━━━━━ Records for this task ━━━━━

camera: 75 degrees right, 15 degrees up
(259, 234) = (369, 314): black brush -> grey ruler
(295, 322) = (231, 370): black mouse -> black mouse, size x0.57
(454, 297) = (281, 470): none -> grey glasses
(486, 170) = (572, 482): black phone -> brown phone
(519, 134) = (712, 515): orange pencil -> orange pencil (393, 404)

━━━━━
━━━━━ Records for this task ━━━━━

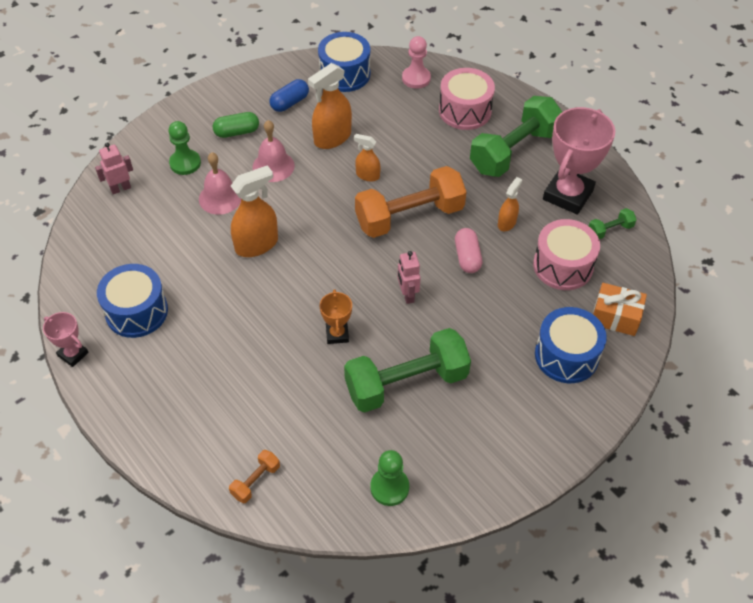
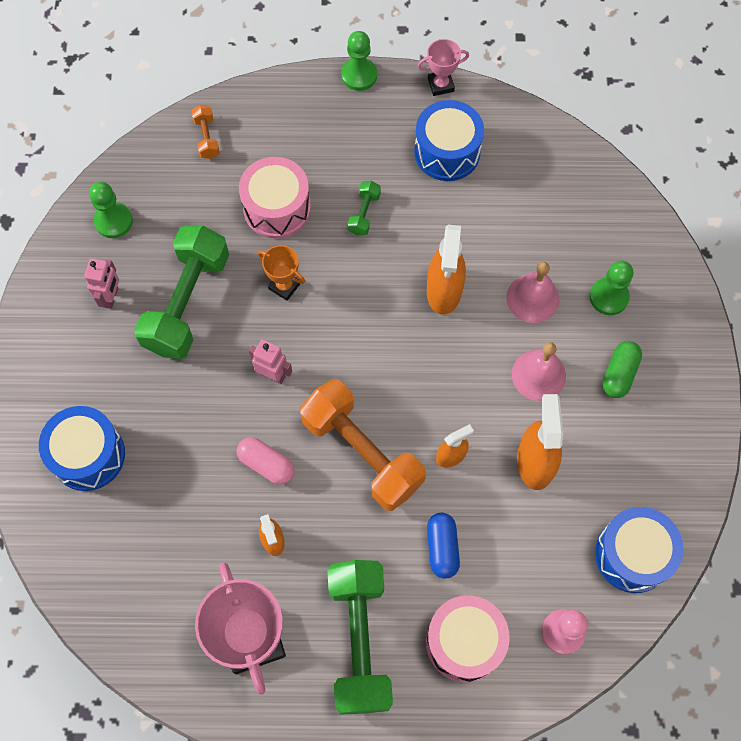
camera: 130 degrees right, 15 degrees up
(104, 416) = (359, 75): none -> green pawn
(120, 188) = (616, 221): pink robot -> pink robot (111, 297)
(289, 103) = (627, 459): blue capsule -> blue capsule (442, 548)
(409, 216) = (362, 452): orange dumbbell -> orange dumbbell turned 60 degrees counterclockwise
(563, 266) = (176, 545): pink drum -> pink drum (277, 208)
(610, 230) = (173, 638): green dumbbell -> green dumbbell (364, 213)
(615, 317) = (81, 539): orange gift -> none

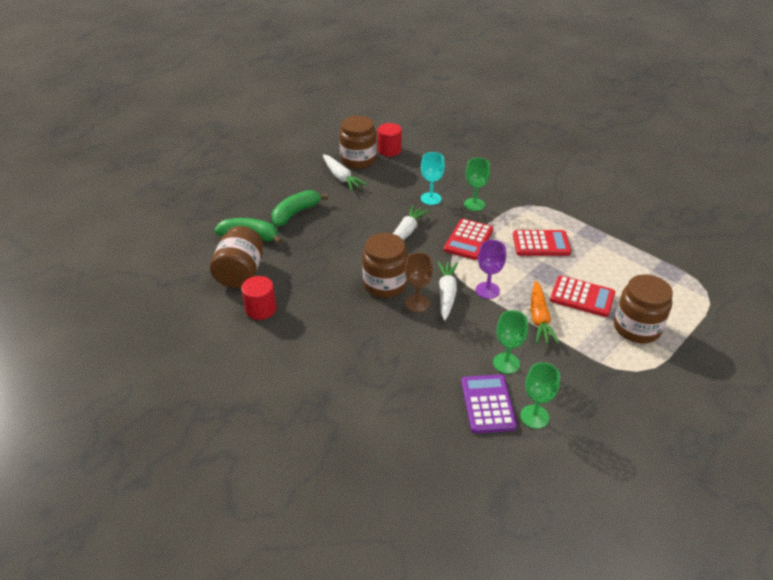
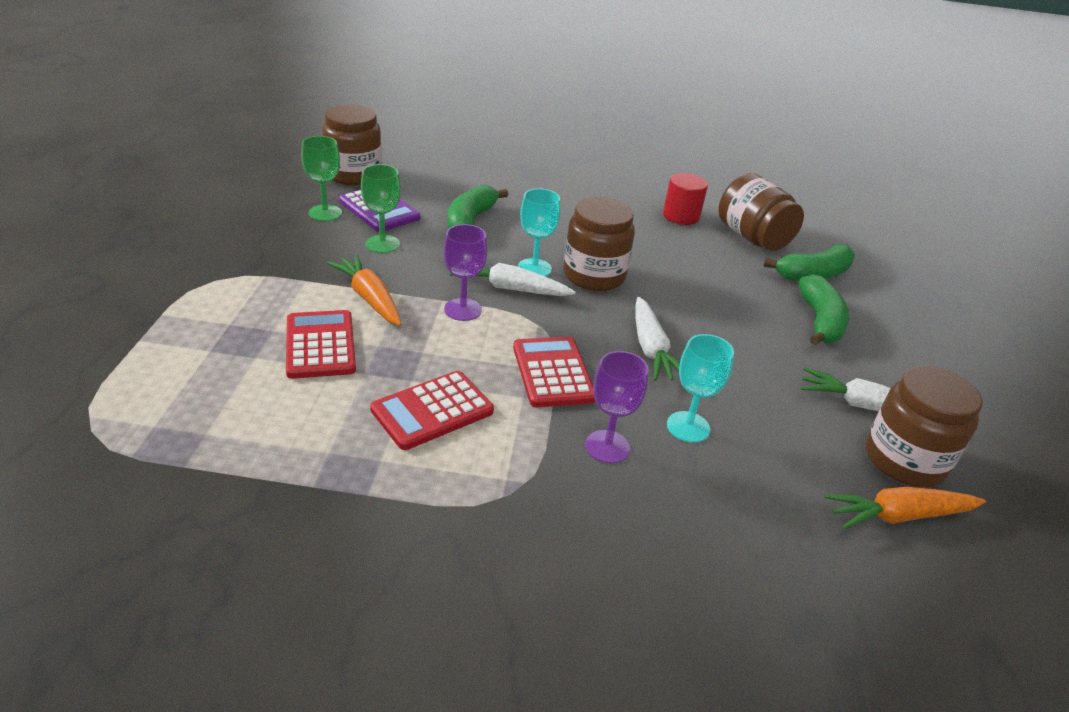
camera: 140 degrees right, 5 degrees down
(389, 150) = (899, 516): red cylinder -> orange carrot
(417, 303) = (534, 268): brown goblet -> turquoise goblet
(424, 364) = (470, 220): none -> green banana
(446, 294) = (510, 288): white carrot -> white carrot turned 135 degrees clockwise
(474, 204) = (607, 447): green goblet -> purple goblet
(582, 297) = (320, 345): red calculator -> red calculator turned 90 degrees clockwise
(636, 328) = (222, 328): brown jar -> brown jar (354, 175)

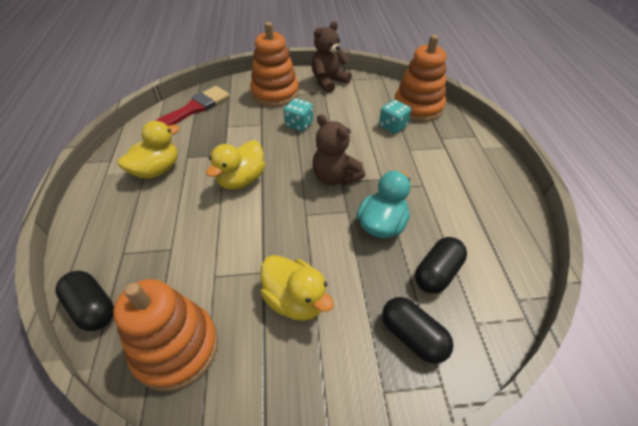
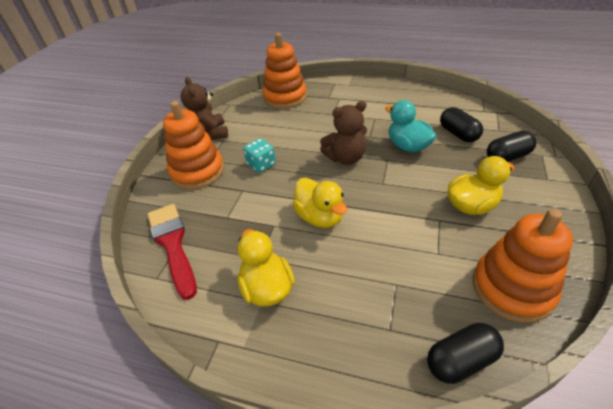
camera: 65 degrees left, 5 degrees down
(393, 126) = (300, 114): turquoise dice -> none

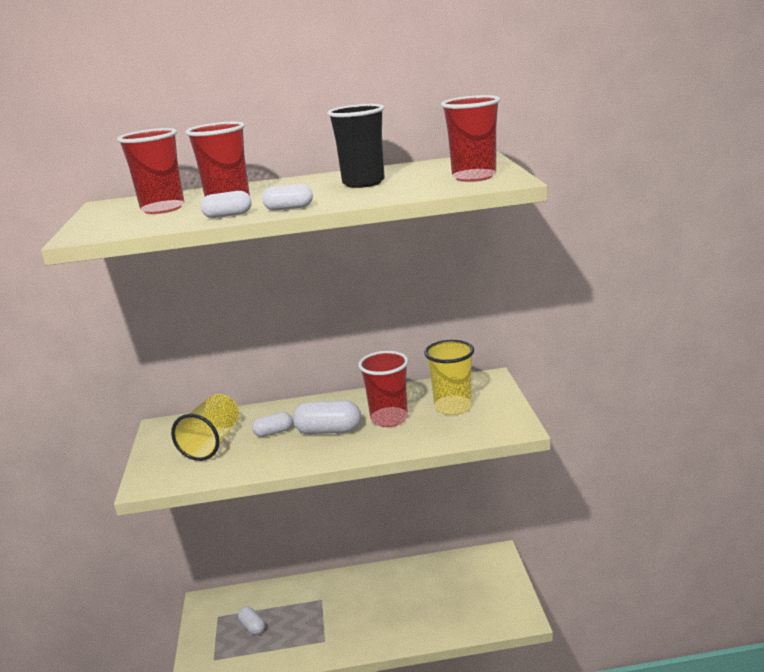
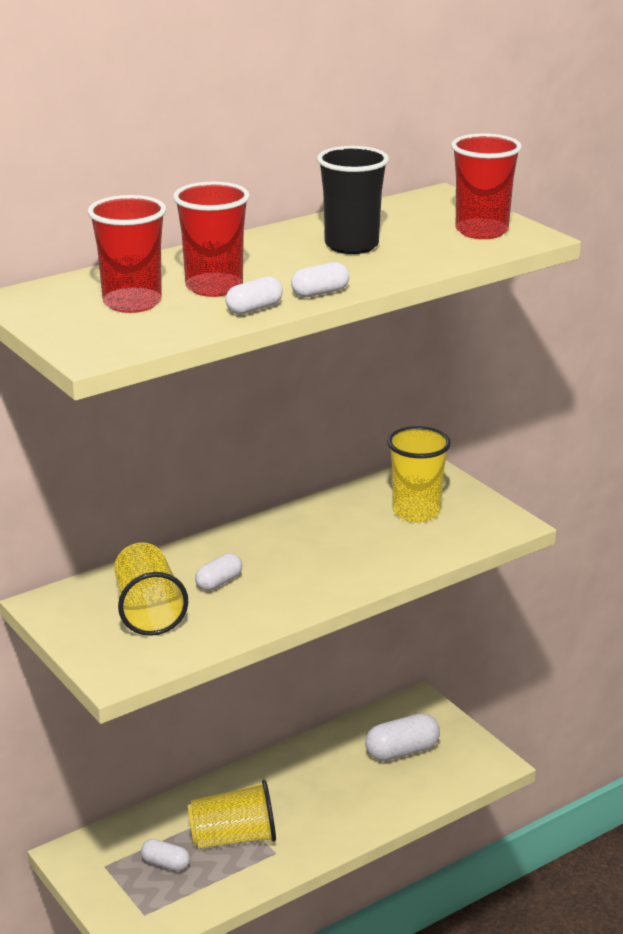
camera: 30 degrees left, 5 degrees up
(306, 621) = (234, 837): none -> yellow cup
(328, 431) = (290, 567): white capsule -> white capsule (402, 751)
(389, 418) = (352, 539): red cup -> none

━━━━━

# Problem details
Take the material above from the line containing "(104, 416) = (359, 75): none -> green pawn" up to and including the line containing "(389, 418) = (352, 539): red cup -> none" and retype it exactly, without any pictures.

# Result of the task
(104, 416) = (359, 75): none -> green pawn
(120, 188) = (616, 221): pink robot -> pink robot (111, 297)
(289, 103) = (627, 459): blue capsule -> blue capsule (442, 548)
(409, 216) = (362, 452): orange dumbbell -> orange dumbbell turned 60 degrees counterclockwise
(563, 266) = (176, 545): pink drum -> pink drum (277, 208)
(610, 230) = (173, 638): green dumbbell -> green dumbbell (364, 213)
(615, 317) = (81, 539): orange gift -> none

camera: 140 degrees right, 5 degrees down
(389, 150) = (899, 516): red cylinder -> orange carrot
(417, 303) = (534, 268): brown goblet -> turquoise goblet
(424, 364) = (470, 220): none -> green banana
(446, 294) = (510, 288): white carrot -> white carrot turned 135 degrees clockwise
(474, 204) = (607, 447): green goblet -> purple goblet
(582, 297) = (320, 345): red calculator -> red calculator turned 90 degrees clockwise
(636, 328) = (222, 328): brown jar -> brown jar (354, 175)

camera: 65 degrees left, 5 degrees down
(393, 126) = (300, 114): turquoise dice -> none

camera: 30 degrees left, 5 degrees up
(306, 621) = (234, 837): none -> yellow cup
(328, 431) = (290, 567): white capsule -> white capsule (402, 751)
(389, 418) = (352, 539): red cup -> none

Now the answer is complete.